Recorded data:
----------

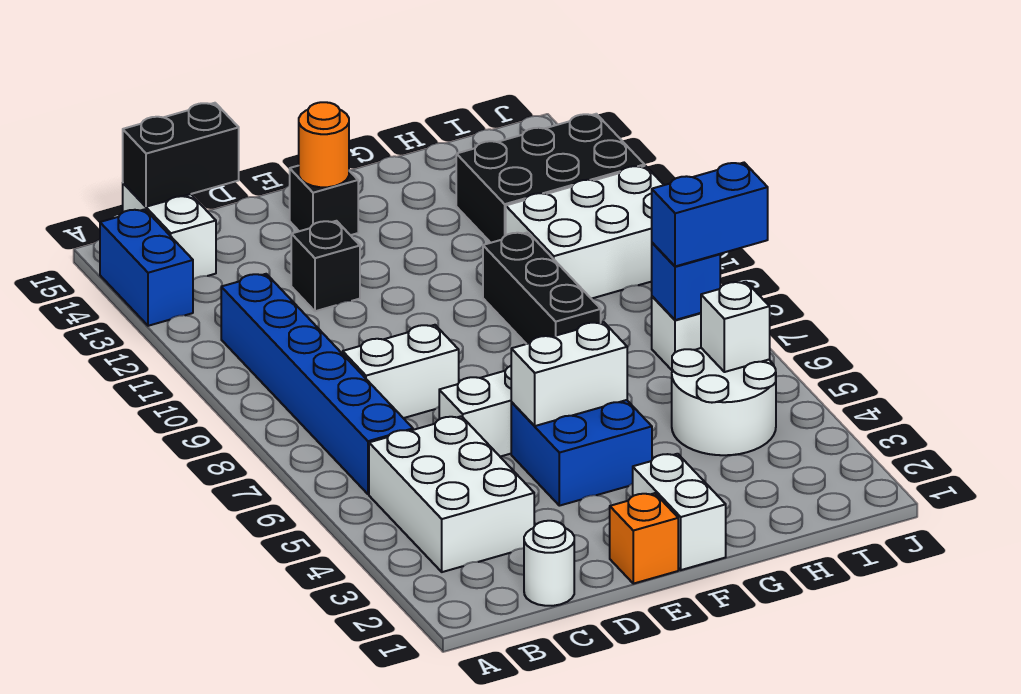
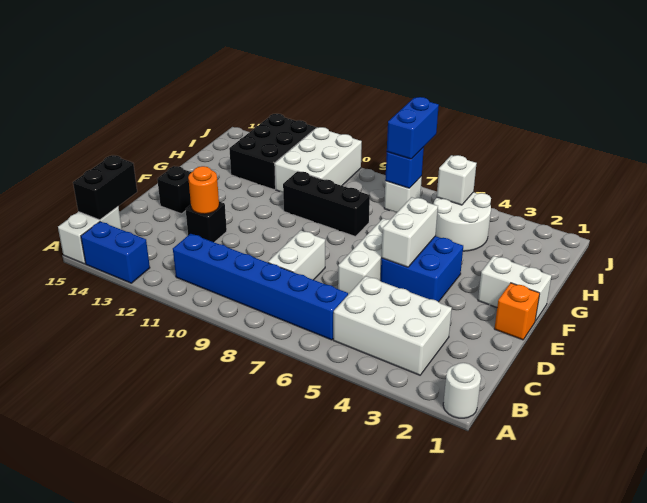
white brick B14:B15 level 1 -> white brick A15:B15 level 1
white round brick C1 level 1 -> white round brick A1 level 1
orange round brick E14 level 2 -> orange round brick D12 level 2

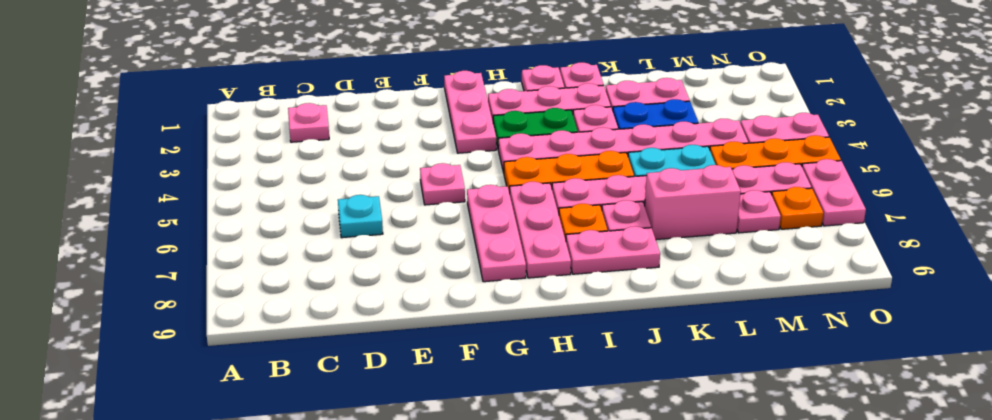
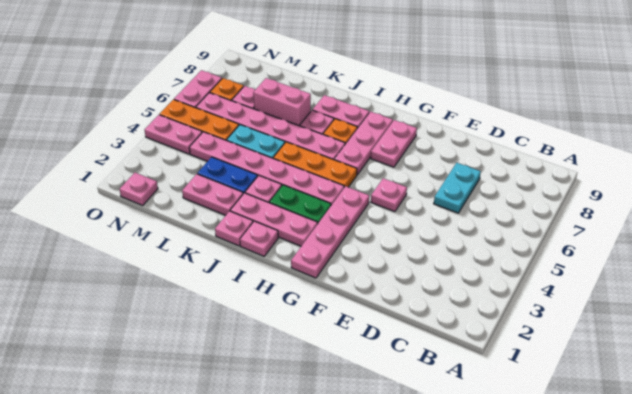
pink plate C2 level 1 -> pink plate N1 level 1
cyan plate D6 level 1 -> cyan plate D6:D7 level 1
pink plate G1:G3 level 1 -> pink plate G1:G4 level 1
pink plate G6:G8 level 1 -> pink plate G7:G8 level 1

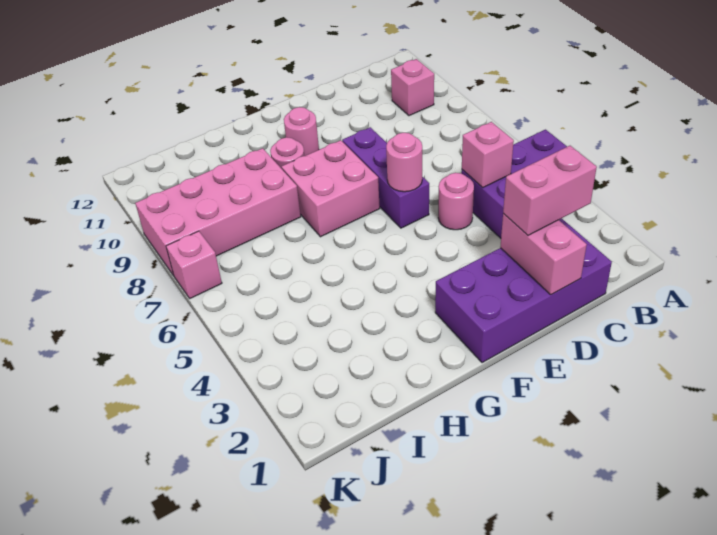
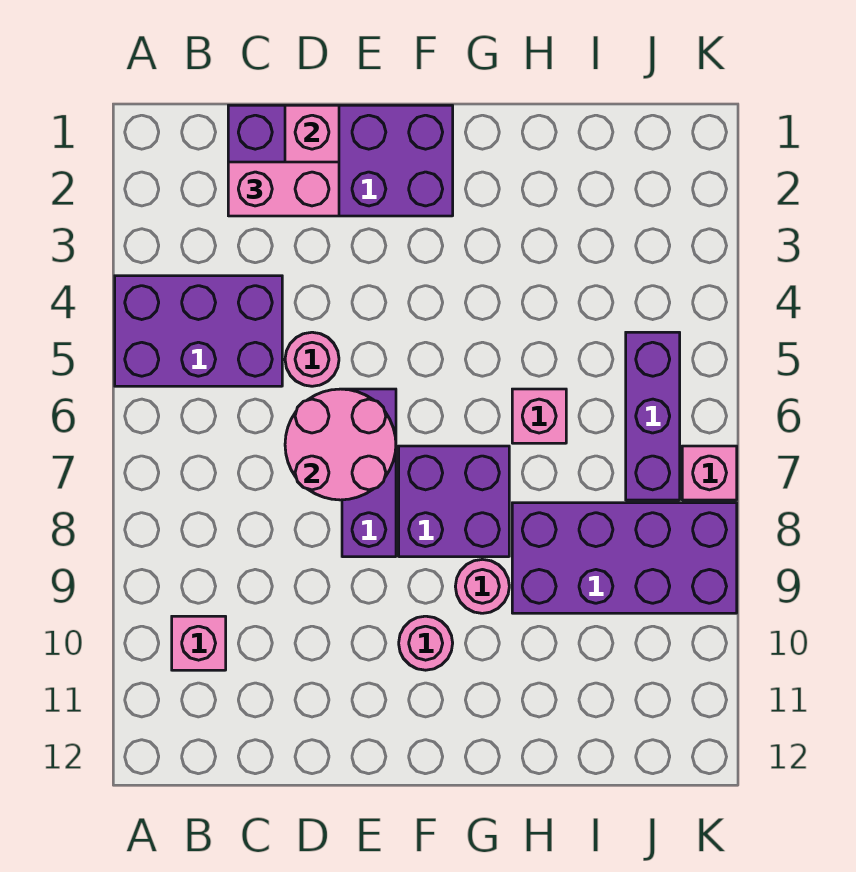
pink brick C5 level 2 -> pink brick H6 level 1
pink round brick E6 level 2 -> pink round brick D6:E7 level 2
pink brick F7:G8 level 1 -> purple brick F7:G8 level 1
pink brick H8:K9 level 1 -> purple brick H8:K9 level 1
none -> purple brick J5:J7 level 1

----------

What is being asked ::
Please output the line that contains "pink brick H8:K9" and every line after it in the entries above, exactly, and nothing more.

Output for this exercise ::
pink brick H8:K9 level 1 -> purple brick H8:K9 level 1
none -> purple brick J5:J7 level 1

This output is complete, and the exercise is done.